■ Task to carry out
Copy each line below word for word and drop every image.

══ Data block ══

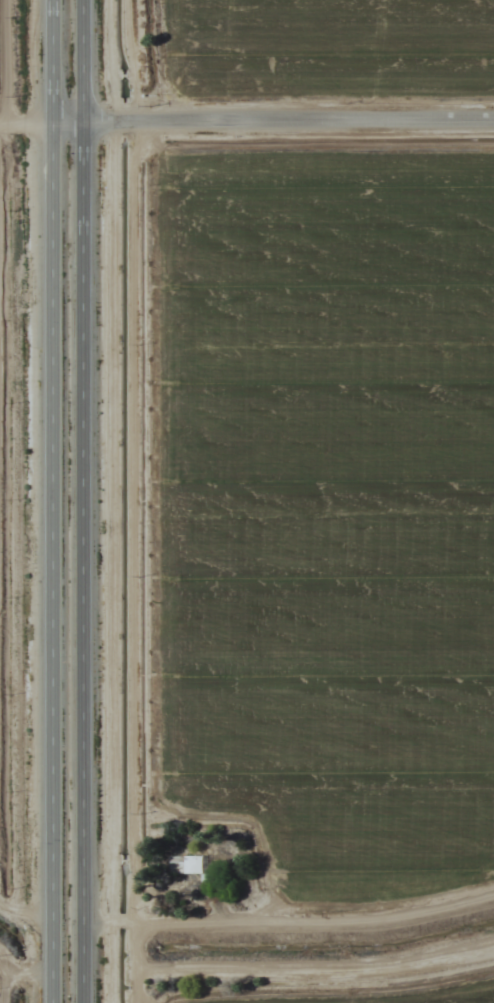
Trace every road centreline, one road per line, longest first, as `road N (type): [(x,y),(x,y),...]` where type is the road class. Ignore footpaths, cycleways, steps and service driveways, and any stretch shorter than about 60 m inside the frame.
road 1 (trunk): [(47,0),(45,1002)]
road 2 (trunk): [(78,1002),(77,0)]
road 3 (residential): [(493,127),(0,129)]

═══

■ Response area
Trace every road centreline, one road per line, longest first, as `road N (type): [(x,y),(x,y),...]` where type is the road class. Ignore footpaths, cycleways, steps and service driveways, and any stretch shorter than about 60 m inside the frame.
road 1 (trunk): [(47,0),(45,1002)]
road 2 (trunk): [(78,1002),(77,0)]
road 3 (residential): [(493,127),(0,129)]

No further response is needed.